TASK OBJECTIVE:
Return the following lines and nothing else: the one holding "[(39,462),(0,431),(0,509),(2,511),(39,462)]" and all those after it in the records below, unchanged, minus any pictures.

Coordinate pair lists
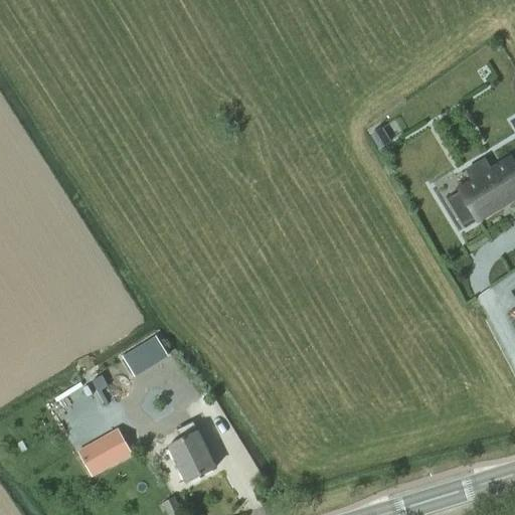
[(378,150),(388,144),(380,129),(370,136),(378,150)]
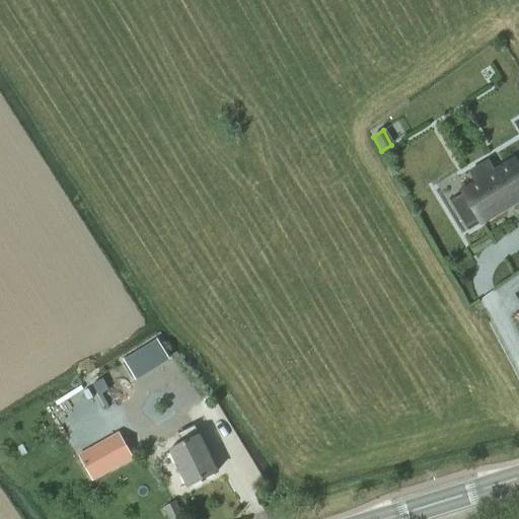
[(461,192),(463,194),(479,221),(480,223),(518,199),(518,169),(513,160),(494,172),(488,161),(469,172),(475,183),(461,192)]
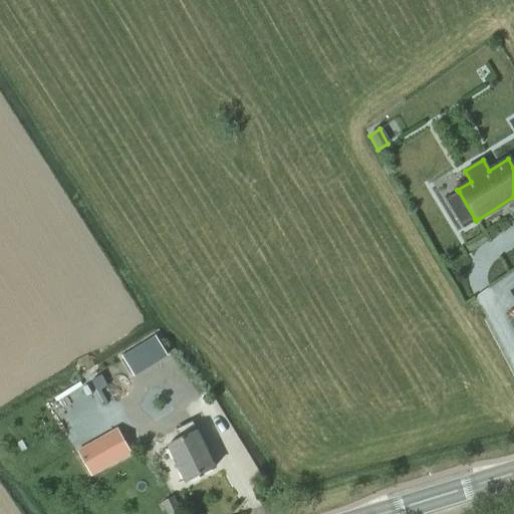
[(187,482),(216,468),(199,432),(197,433),(192,423),(176,431),(181,441),(170,446),(187,482)]
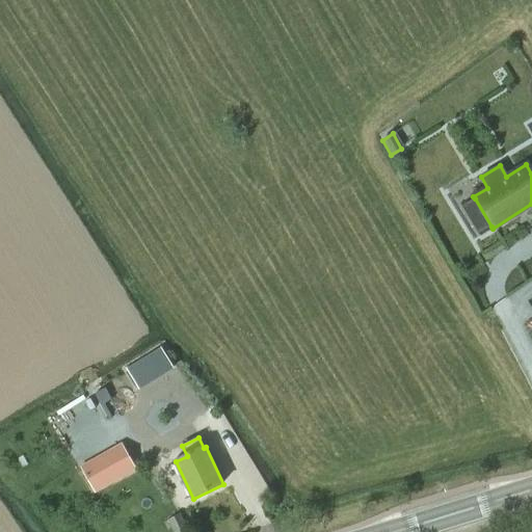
[(95,493),(135,470),(122,445),(80,468),(95,493)]
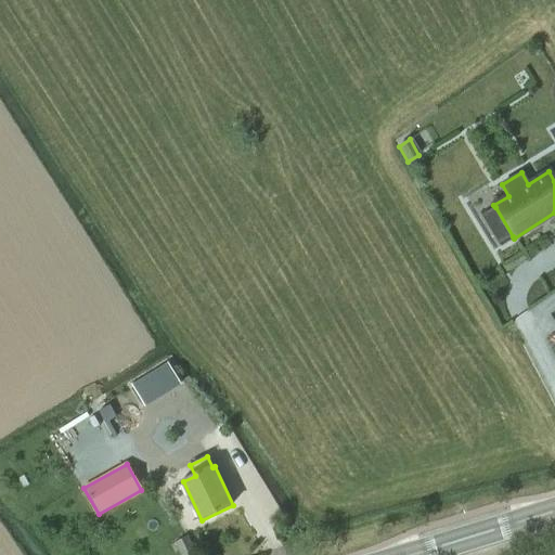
[(182,554),(192,554),(197,552),(189,536),(177,543),(182,554)]
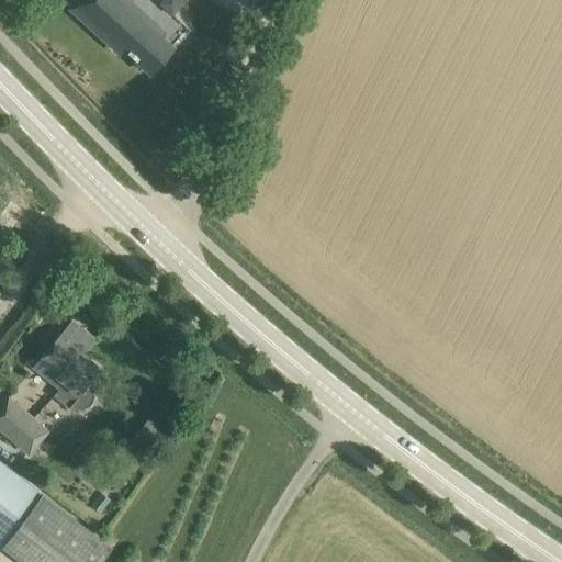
[(165,33),(148,18),(127,0),(77,0),(70,8),(121,53),(124,49),(152,74),(175,47),(161,36),(165,33)]
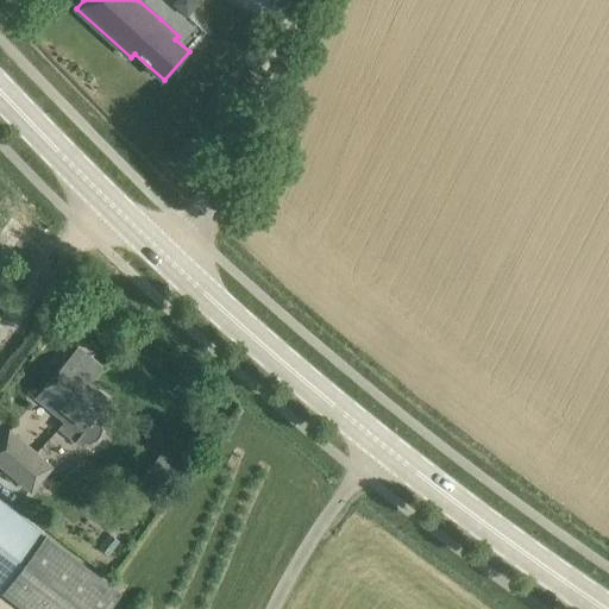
[(76,397),(95,374),(104,364),(79,345),(71,353),(41,391),(69,416),(81,402),(76,397)]
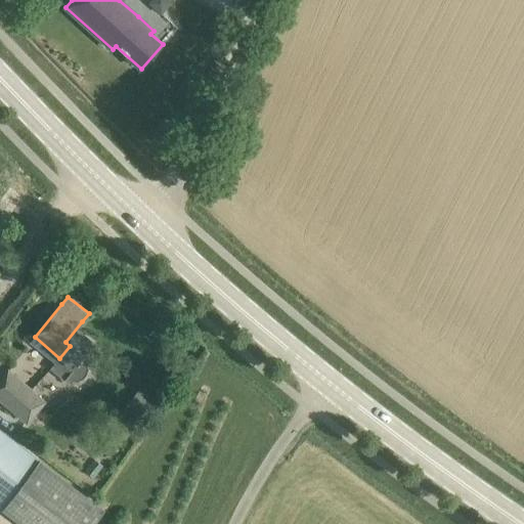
[(94,344),(78,330),(83,322),(82,321),(66,342),(70,346),(59,358),(50,368),(62,381),(68,383),(75,385),(82,383),(87,380),(91,376),(92,369),(92,365),(90,360),(85,355),(94,344)]
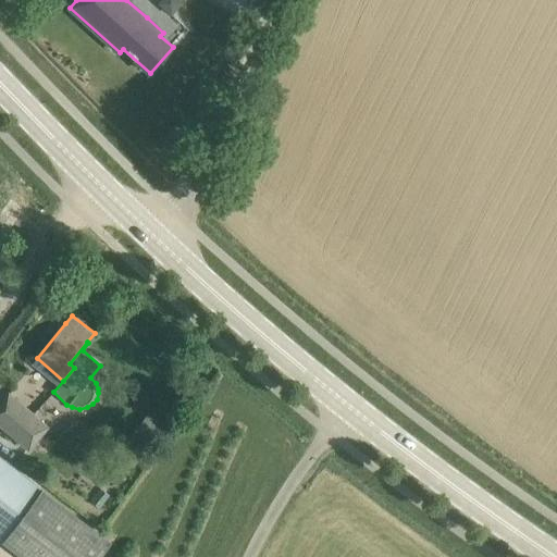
[(0,423),(14,436),(33,415),(9,394),(0,403),(0,423)]
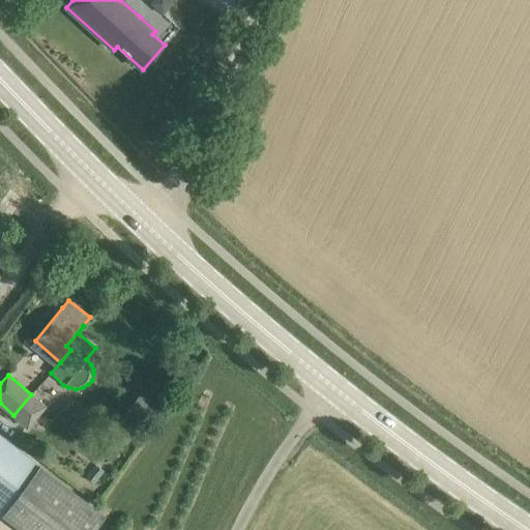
[(27,427),(45,406),(31,394),(13,415),(27,427)]
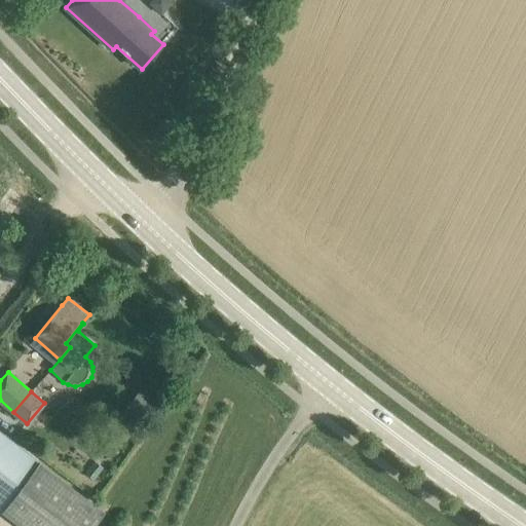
[(39,462),(0,431),(0,509),(2,511),(39,462)]
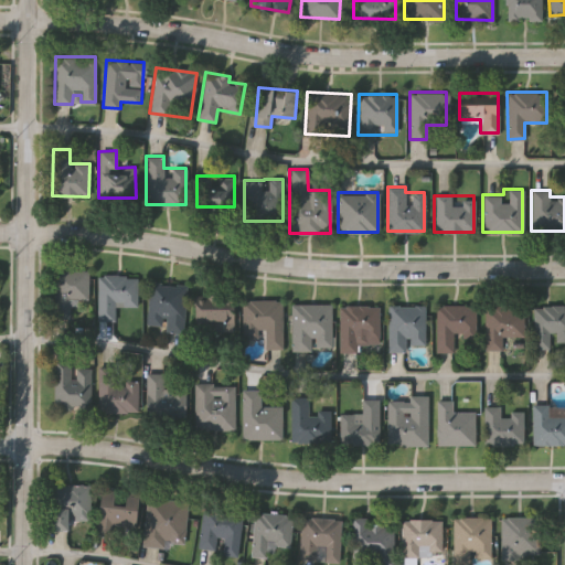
[(54,269),(86,269),(86,296),(70,296),(70,316),(54,316),(54,269)]
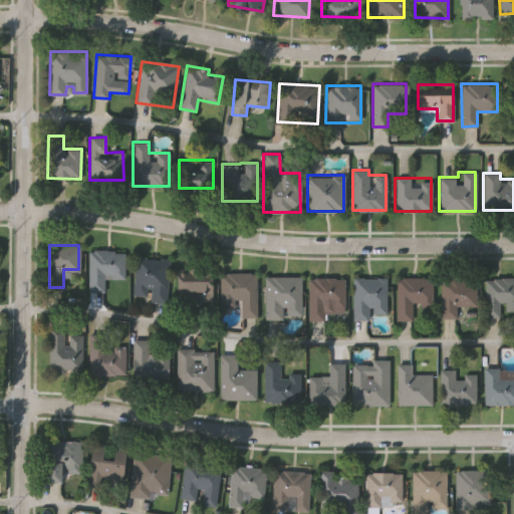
[(87,291),(88,249),(124,249),(124,278),(104,277),(104,291),(87,291)]
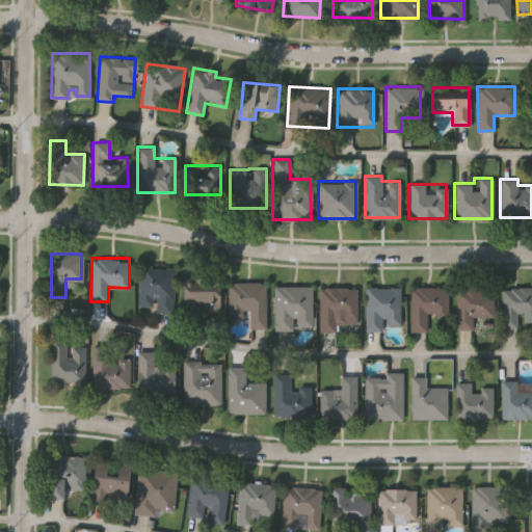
[(154,306),(137,304),(138,266),(174,267),(173,312),(154,312),(154,306)]
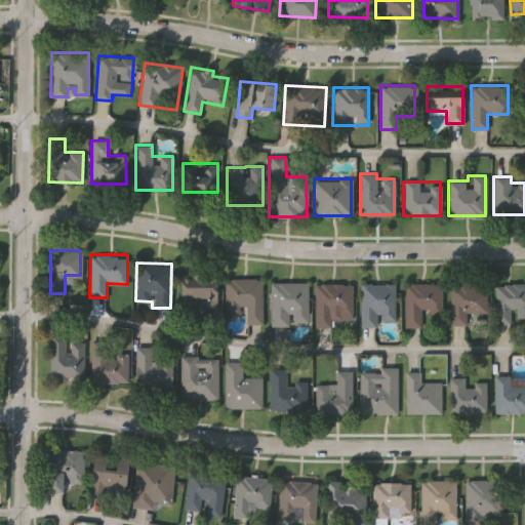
[(217,304),(180,303),(180,273),(217,274),(217,304)]
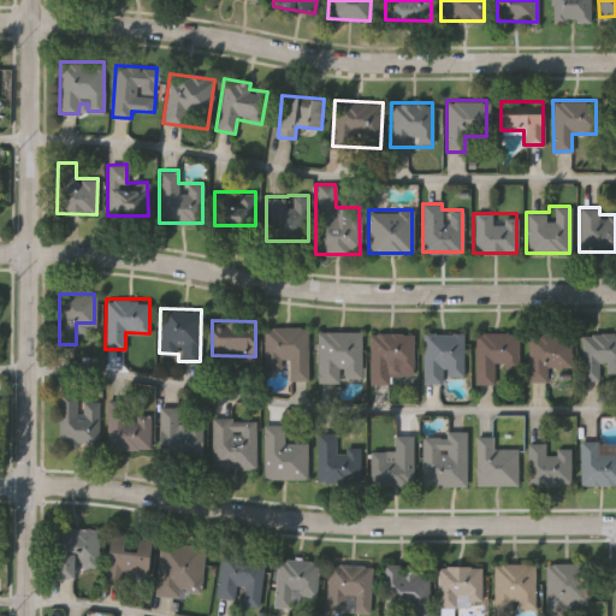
[(265,326),(307,326),(307,378),(288,378),(288,367),(265,367),(265,326)]
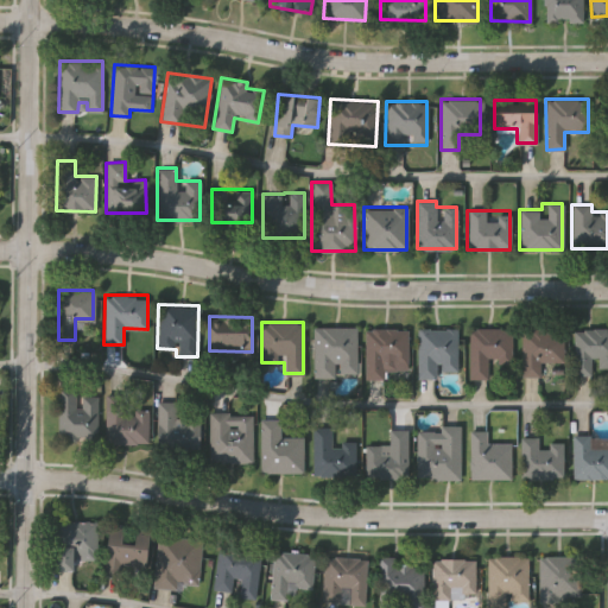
[(312,327),(356,327),(356,375),(312,375),(312,327)]
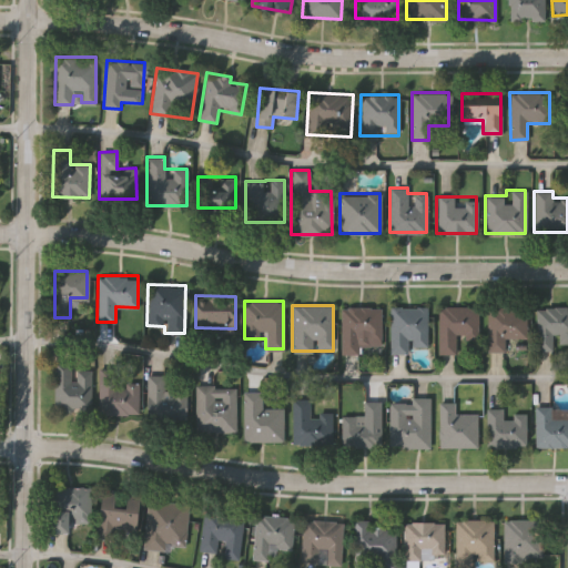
[(476,305),(476,340),(455,340),(455,353),(437,353),(437,305),(476,305)]
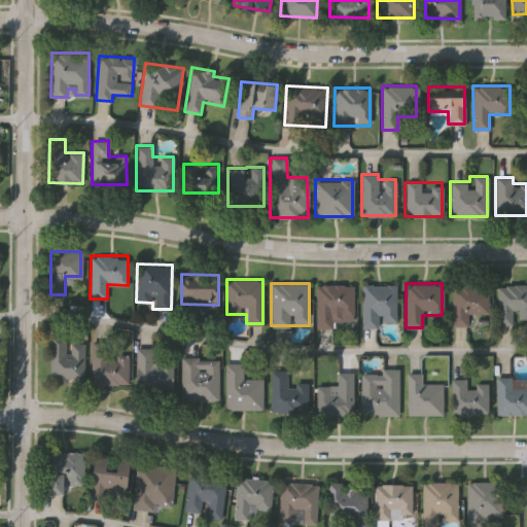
[(315,327),(315,284),(352,284),(352,320),(336,320),(336,327),(315,327)]
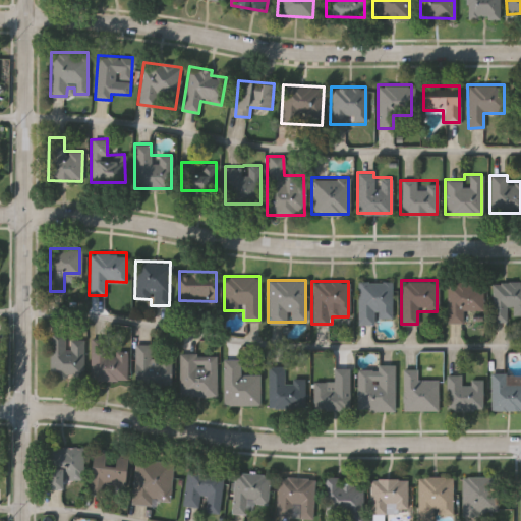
[(356,281),(391,281),(391,322),(356,322),(356,281)]
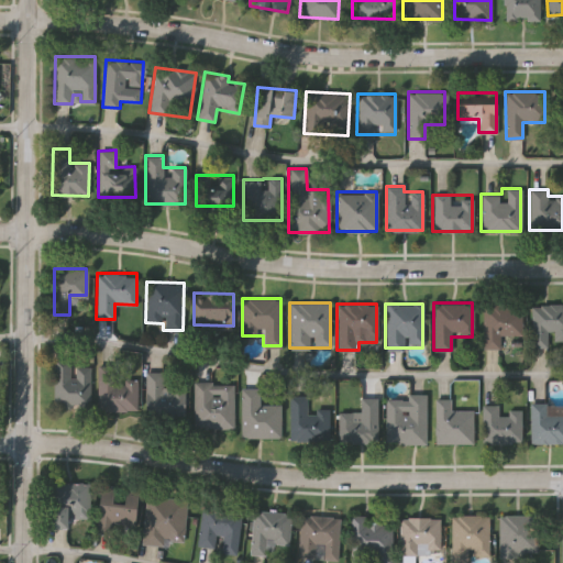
[(548,346),(529,346),(529,304),(562,304),(562,341),(548,341),(548,346)]
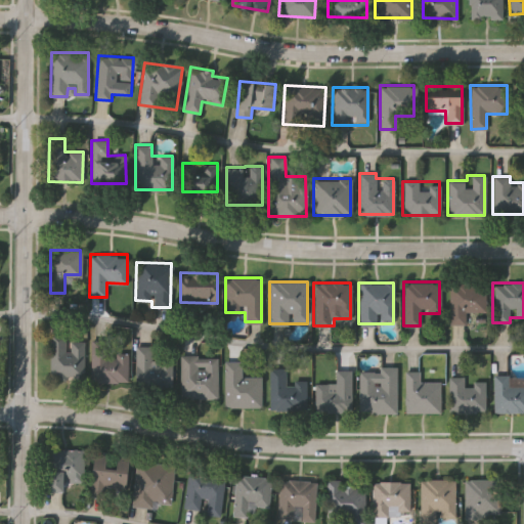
[(466,312),(466,323),(447,323),(447,285),(484,285),(484,312),(466,312)]
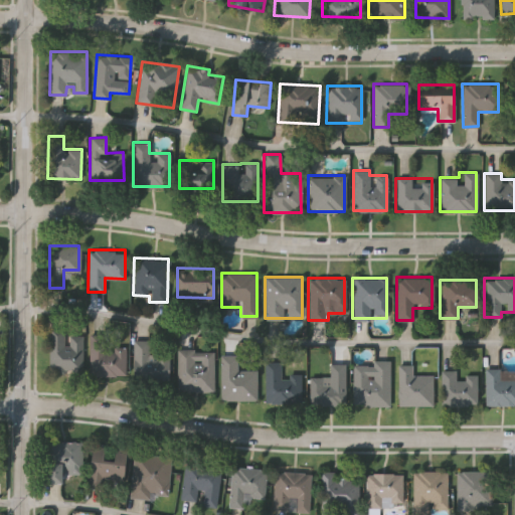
[(48,330),(81,331),(80,371),(47,370),(48,330)]
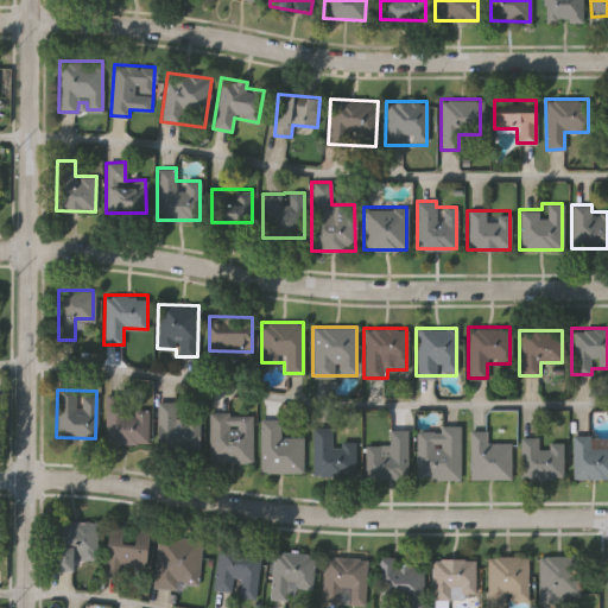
[(125,393),(125,407),(147,407),(147,442),(105,442),(105,393),(125,393)]
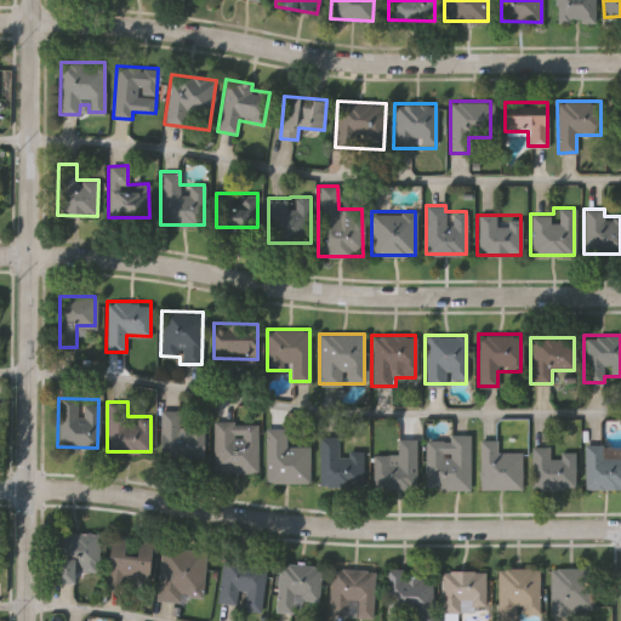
[(181,409),(181,426),(204,426),(204,457),(160,457),(160,409),(181,409)]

ANSWER SPACE:
[(39,462),(0,431),(0,509),(2,511),(39,462)]
[(54,269),(86,269),(86,296),(70,296),(70,316),(54,316),(54,269)]
[(87,291),(88,249),(124,249),(124,278),(104,277),(104,291),(87,291)]
[(154,306),(137,304),(138,266),(174,267),(173,312),(154,312),(154,306)]
[(217,304),(180,303),(180,273),(217,274),(217,304)]
[(265,326),(307,326),(307,378),(288,378),(288,367),(265,367),(265,326)]
[(312,327),(356,327),(356,375),(312,375),(312,327)]
[(476,305),(476,340),(455,340),(455,353),(437,353),(437,305),(476,305)]
[(315,327),(315,284),(352,284),(352,320),(336,320),(336,327),(315,327)]
[(356,281),(391,281),(391,322),(356,322),(356,281)]
[(548,346),(529,346),(529,304),(562,304),(562,341),(548,341),(548,346)]
[(466,312),(466,323),(447,323),(447,285),(484,285),(484,312),(466,312)]
[(48,330),(81,331),(80,371),(47,370),(48,330)]
[(125,393),(125,407),(147,407),(147,442),(105,442),(105,393),(125,393)]
[(181,409),(181,426),(204,426),(204,457),(160,457),(160,409),(181,409)]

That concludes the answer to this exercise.